[Records from a collection]
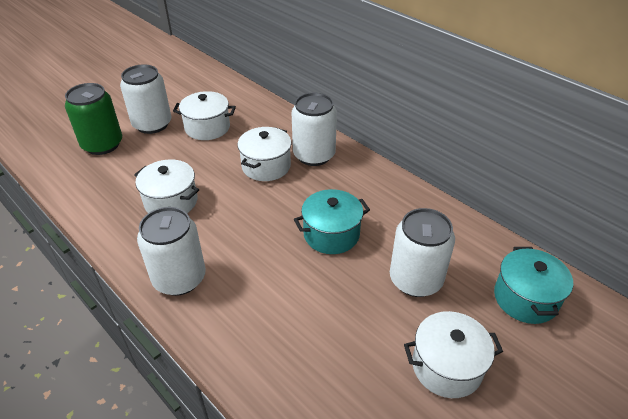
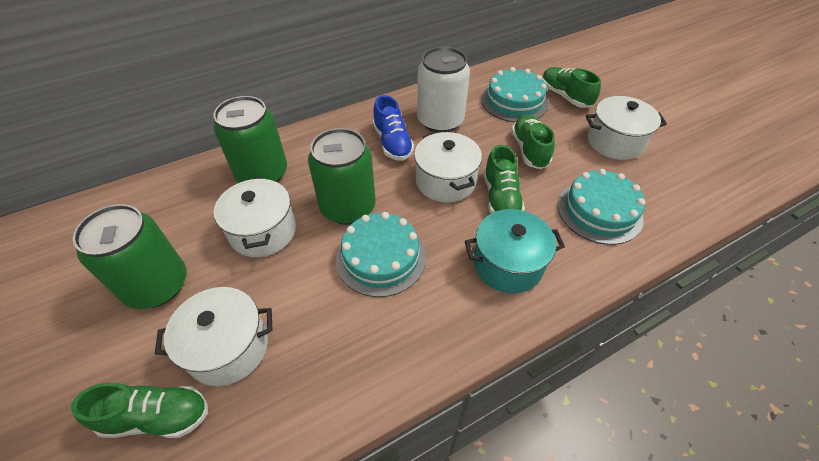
blue shoe: 0 -> 1
green can: 1 -> 3
green shoe: 0 -> 4
turquoise cake: 0 -> 3
turquoise pot: 2 -> 1
white can: 4 -> 1

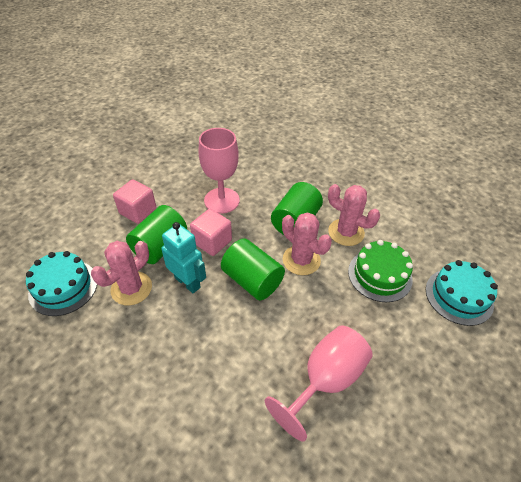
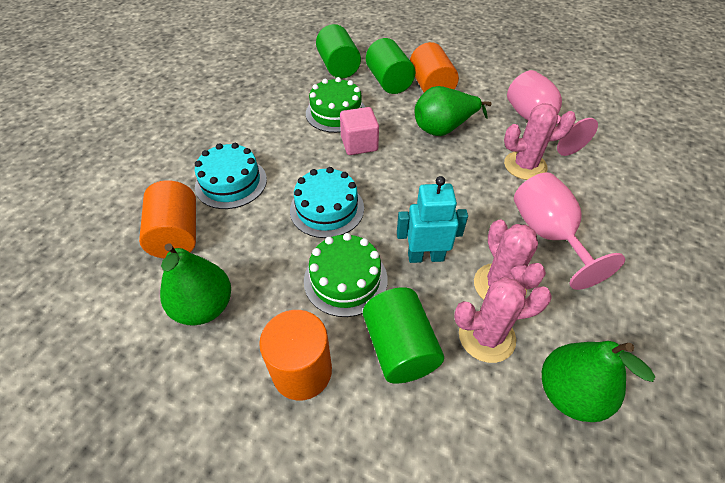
green cake: 1 -> 2
green pear: 0 -> 3
orange cylinder: 0 -> 3
pink cube: 2 -> 1

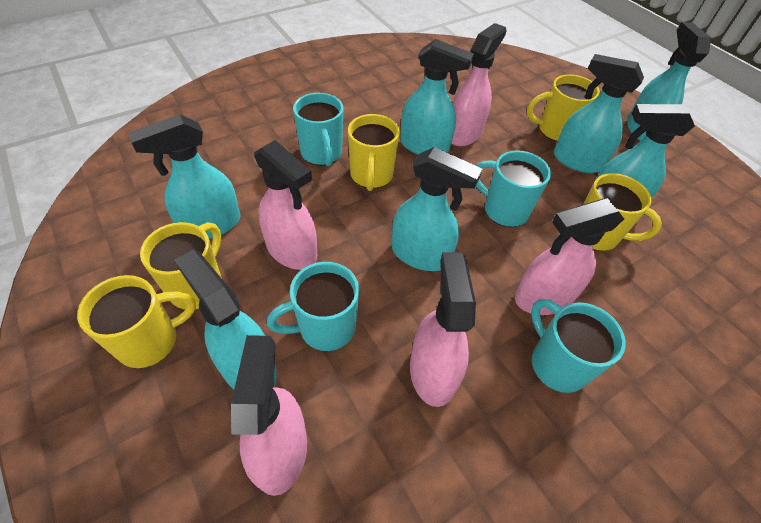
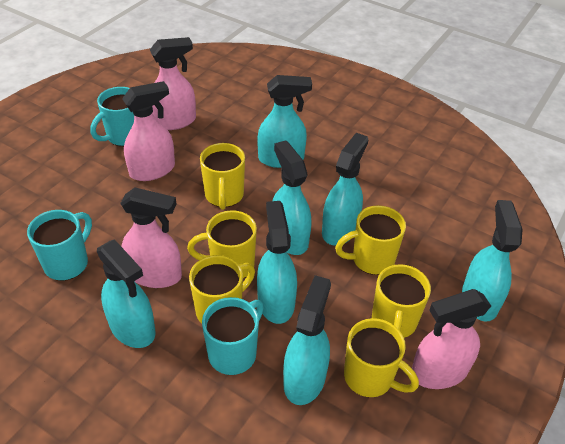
pink spray bottle: 5 -> 4
turquoise mug: 4 -> 3
yellow mug: 5 -> 6

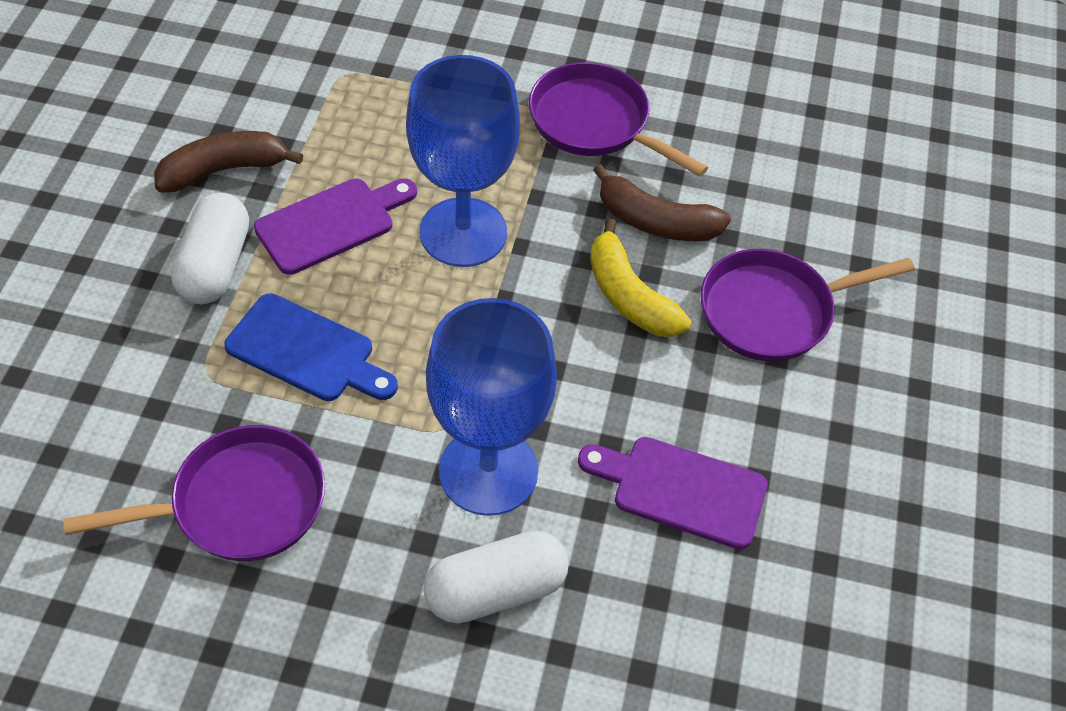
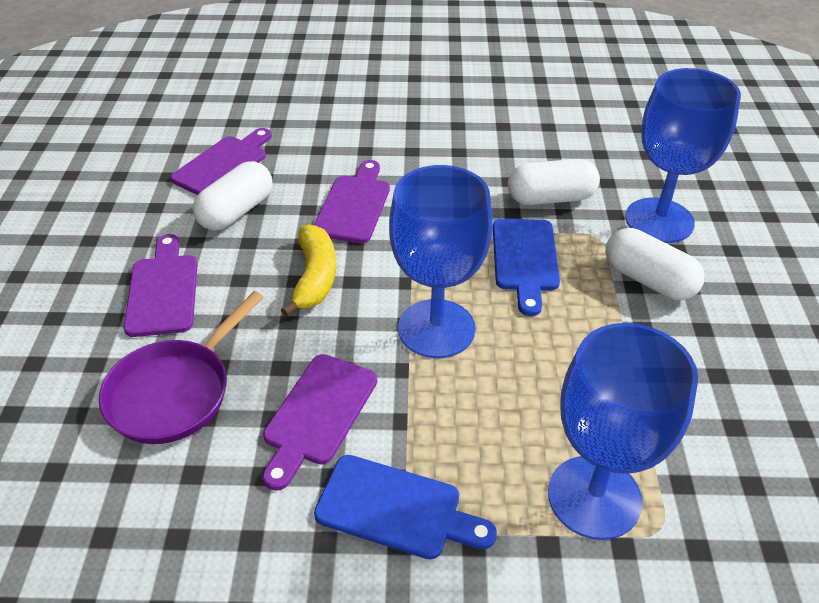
blue cutting board: 1 -> 2
blue goblet: 2 -> 3
brown banana: 2 -> 0
purple cutting board: 2 -> 4
purple pan: 3 -> 1
white capsule: 2 -> 3

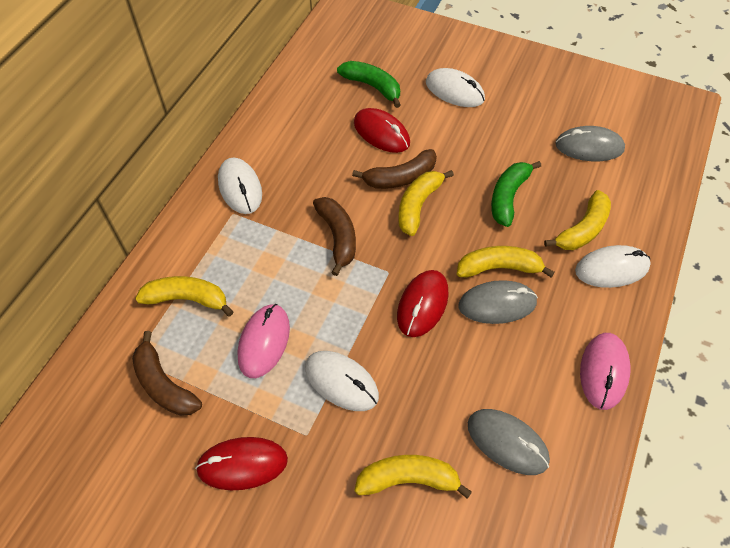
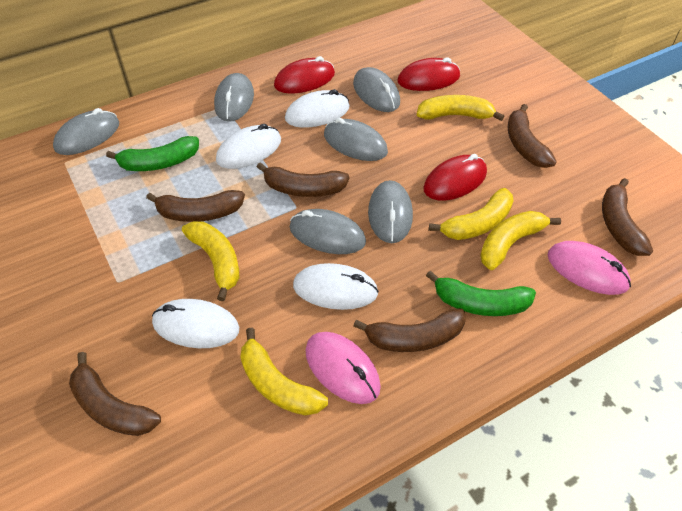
brown banana: 3 -> 6
grey mouse: 3 -> 6

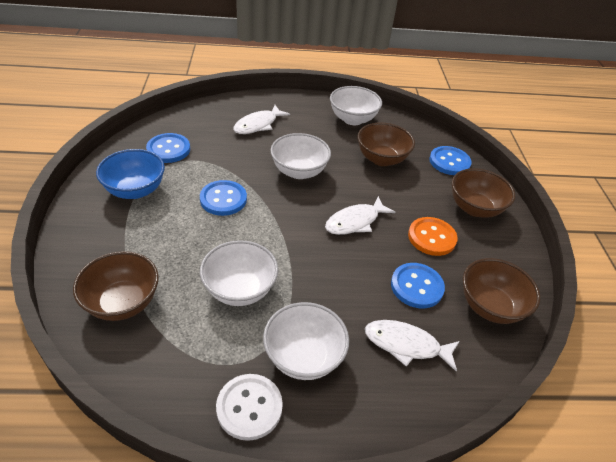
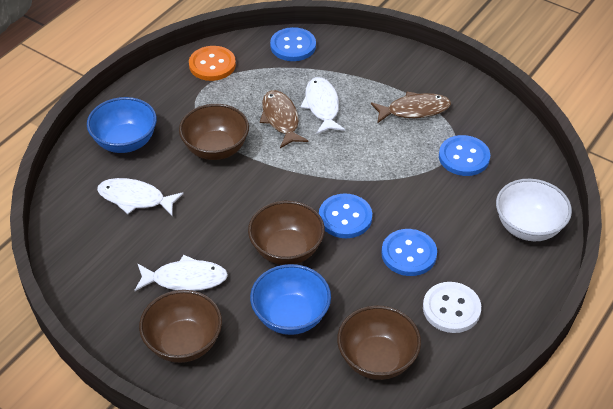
blue bowl: 1 -> 2
brown fish: 0 -> 2
white bowl: 4 -> 1

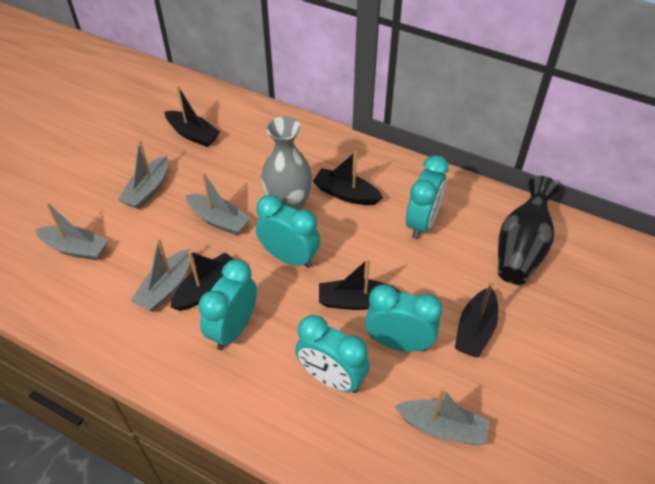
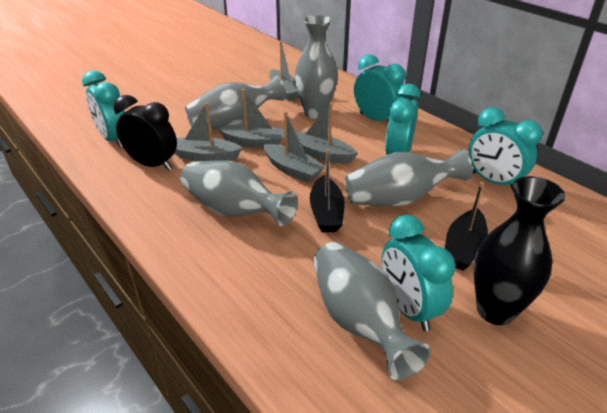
black boat: 5 -> 2
black clock: 0 -> 1
grey vase: 1 -> 5

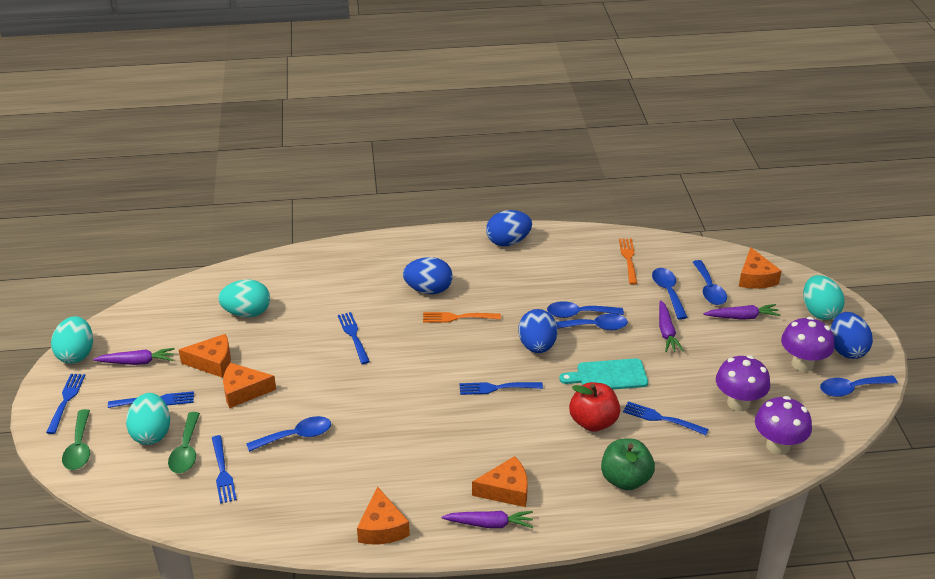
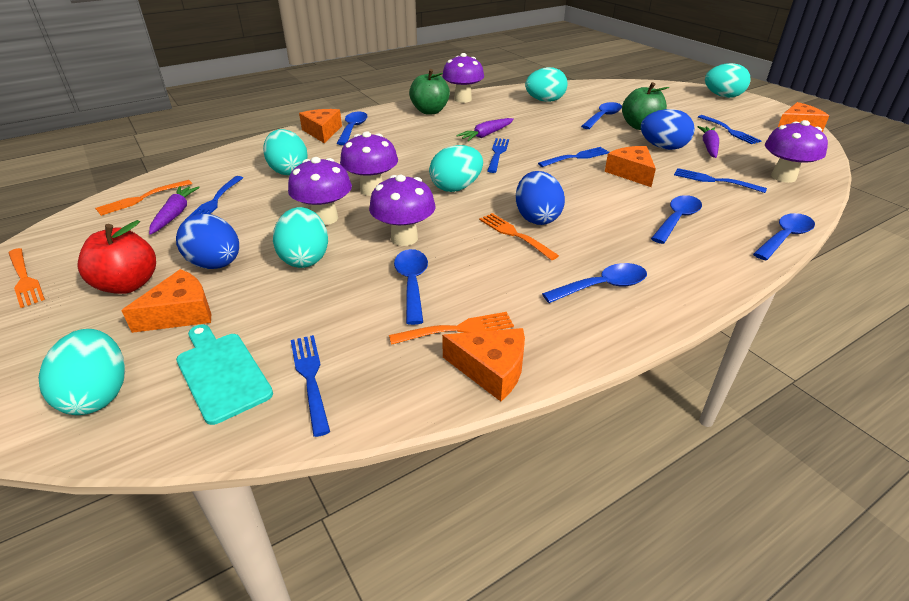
blue egg: 4 -> 3
green apple: 1 -> 2
green spoon: 2 -> 0
orange fork: 2 -> 4
purple carrot: 4 -> 3
purple mushroom: 3 -> 5
turquoise egg: 4 -> 6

Exercise brief.
Please transcribe exactly the line containing "turquoise cake: 0 -> 3" and every later line through the end of the records above, omitting pictures.

Answer below.
turquoise cake: 0 -> 3
turquoise pot: 2 -> 1
white can: 4 -> 1

green cake: 1 -> 2
green pear: 0 -> 3
orange cylinder: 0 -> 3
pink cube: 2 -> 1

pink spray bottle: 5 -> 4
turquoise mug: 4 -> 3
yellow mug: 5 -> 6

blue cutting board: 1 -> 2
blue goblet: 2 -> 3
brown banana: 2 -> 0
purple cutting board: 2 -> 4
purple pan: 3 -> 1
white capsule: 2 -> 3

brown banana: 3 -> 6
grey mouse: 3 -> 6

blue bowl: 1 -> 2
brown fish: 0 -> 2
white bowl: 4 -> 1

black boat: 5 -> 2
black clock: 0 -> 1
grey vase: 1 -> 5

blue egg: 4 -> 3
green apple: 1 -> 2
green spoon: 2 -> 0
orange fork: 2 -> 4
purple carrot: 4 -> 3
purple mushroom: 3 -> 5
turquoise egg: 4 -> 6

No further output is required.